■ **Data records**
++++++++
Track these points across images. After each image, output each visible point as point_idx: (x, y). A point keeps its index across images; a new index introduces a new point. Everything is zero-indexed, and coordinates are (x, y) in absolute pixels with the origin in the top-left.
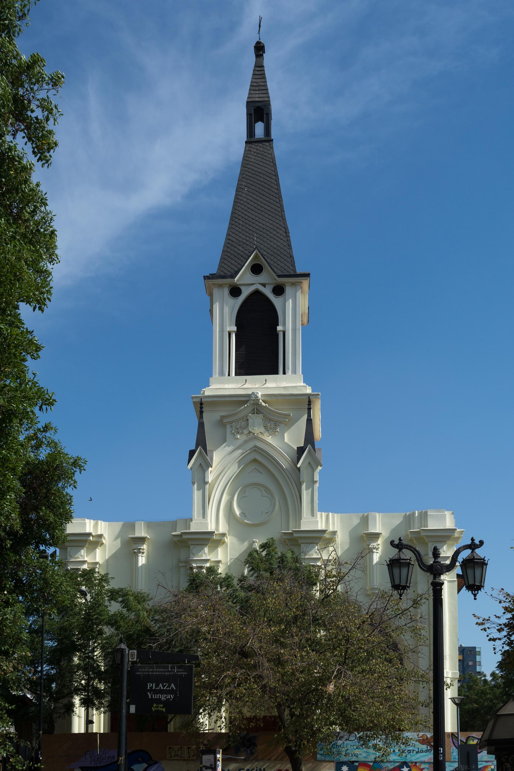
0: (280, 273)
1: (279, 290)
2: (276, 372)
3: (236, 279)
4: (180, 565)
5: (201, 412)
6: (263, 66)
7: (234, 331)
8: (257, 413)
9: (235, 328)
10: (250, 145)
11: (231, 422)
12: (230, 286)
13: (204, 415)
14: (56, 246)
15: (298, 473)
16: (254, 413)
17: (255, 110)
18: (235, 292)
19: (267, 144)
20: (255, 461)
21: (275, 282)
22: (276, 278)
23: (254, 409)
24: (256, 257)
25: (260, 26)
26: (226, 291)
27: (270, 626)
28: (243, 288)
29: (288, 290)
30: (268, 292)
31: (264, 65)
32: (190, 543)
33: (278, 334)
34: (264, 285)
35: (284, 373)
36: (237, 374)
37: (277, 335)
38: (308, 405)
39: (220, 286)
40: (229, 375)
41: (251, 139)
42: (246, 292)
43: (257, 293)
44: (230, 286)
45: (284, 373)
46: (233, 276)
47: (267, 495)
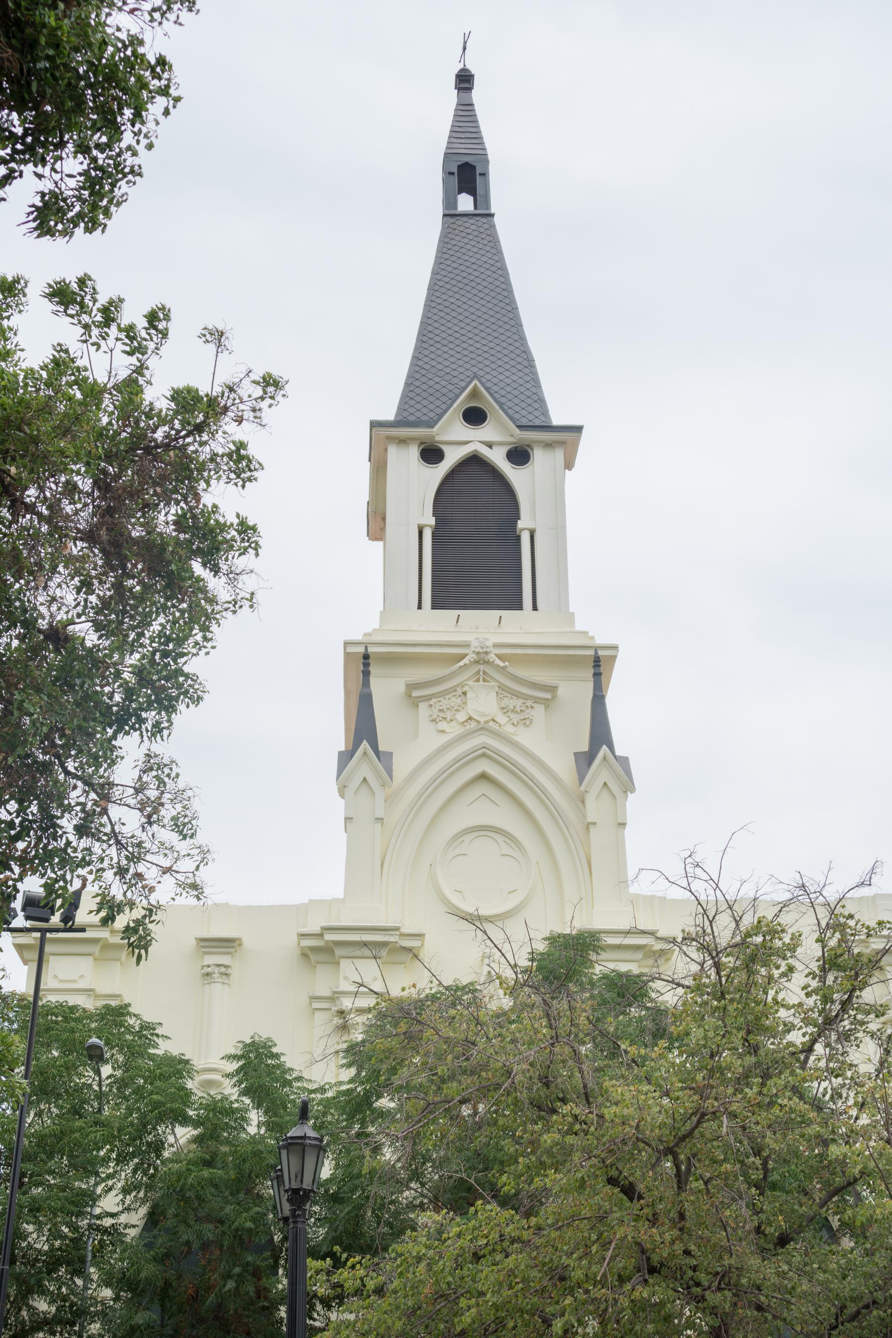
++++++++
■ **Directive**
Render these lines as a numbered list, skipping any blank lines and omitting the pictures.

■ **Task result**
1. Track these points across images. After each image, output each visible point as point_idx: (x, y). A point keeps its index across images; a new index introduces a new point. Everything is zero-indexed, and coordinates are (x, y) in absolute pixels with the origin in the top-left.
2. 0: (280, 273)
3. 1: (279, 290)
4. 2: (276, 372)
5. 3: (236, 279)
6. 4: (180, 565)
7. 5: (201, 412)
8. 6: (263, 66)
9. 7: (234, 331)
10. 8: (257, 413)
11. 9: (235, 328)
12. 10: (250, 145)
13. 11: (231, 422)
14. 12: (230, 286)
15. 13: (204, 415)
16. 14: (56, 246)
17. 15: (298, 473)
18. 16: (254, 413)
19. 17: (255, 110)
20. 18: (235, 292)
21. 19: (267, 144)
22. 20: (255, 461)
23. 21: (275, 282)
24. 22: (276, 278)
25. 23: (254, 409)
26. 24: (256, 257)
27. 25: (260, 26)
28. 26: (226, 291)
29. 27: (270, 626)
30. 28: (243, 288)
31. 29: (288, 290)
32. 30: (268, 292)
33. 31: (264, 65)
34. 32: (190, 543)
35. 33: (278, 334)
36. 34: (264, 285)
37. 35: (284, 373)
38. 36: (237, 374)
39. 37: (277, 335)
40. 38: (308, 405)
41. 39: (220, 286)
42. 40: (229, 375)
43. 41: (251, 139)
44. 42: (246, 292)
45. 43: (257, 293)
46. 44: (230, 286)
47. 45: (284, 373)
48. 46: (233, 276)
49. 47: (267, 495)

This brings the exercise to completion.